____ INPUT RECORDS
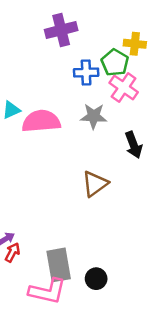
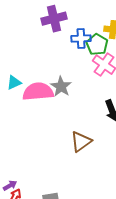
blue cross: (86, 72) -> (81, 39), moved
gray star: (94, 116) -> (61, 87), moved, turned 30

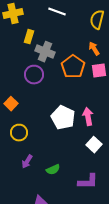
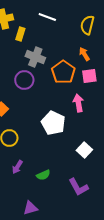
yellow rectangle: (29, 37) -> (20, 34), moved
pink arrow: (88, 117) -> (78, 103), moved
purple L-shape: (88, 182) -> (78, 187), turned 60

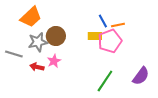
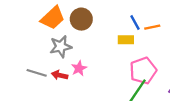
brown circle: (56, 36) -> (81, 19), moved
pink pentagon: (110, 41) -> (143, 71), moved
gray line: (14, 54) -> (37, 73), moved

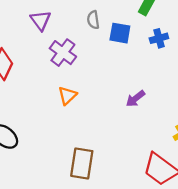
________
**TO DO**. Leave out the pictures and repeat exactly the lines from the start of the material through the line that contains "brown circle: (56, 36) -> (81, 19), moved", both included.

**FINAL ANSWER**.
blue cross: (86, 72) -> (81, 39), moved
gray star: (94, 116) -> (61, 87), moved, turned 30

yellow rectangle: (29, 37) -> (20, 34), moved
pink arrow: (88, 117) -> (78, 103), moved
purple L-shape: (88, 182) -> (78, 187), turned 60

brown circle: (56, 36) -> (81, 19), moved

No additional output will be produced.